Return each line of the records with nothing changed, pictures excepted.

[Data provided — start]

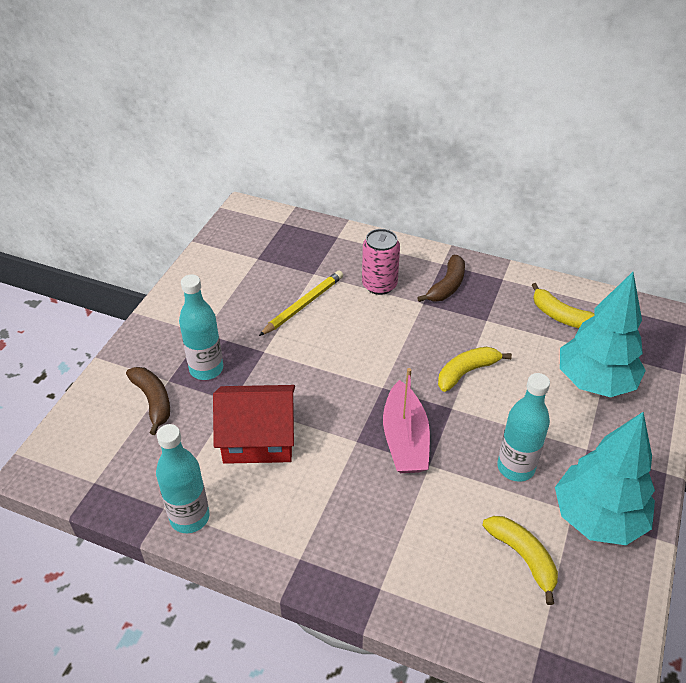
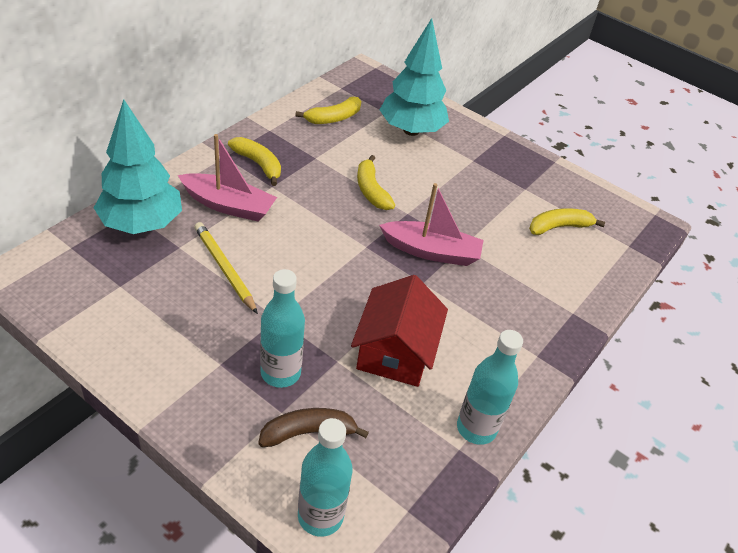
camera: 80 degrees left, 0 degrees up
(379, 285) = (229, 205): pink can -> pink boat
(447, 286) = (258, 164): brown banana -> yellow banana
(515, 467) = (479, 201): turquoise bottle -> turquoise bottle (320, 516)
(597, 518) = (534, 180): turquoise tree -> turquoise tree (141, 224)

[Data provided — finish]

● **Expected answer**:
camera: 80 degrees left, 0 degrees up
(379, 285) = (229, 205): pink can -> pink boat
(447, 286) = (258, 164): brown banana -> yellow banana
(515, 467) = (479, 201): turquoise bottle -> turquoise bottle (320, 516)
(597, 518) = (534, 180): turquoise tree -> turquoise tree (141, 224)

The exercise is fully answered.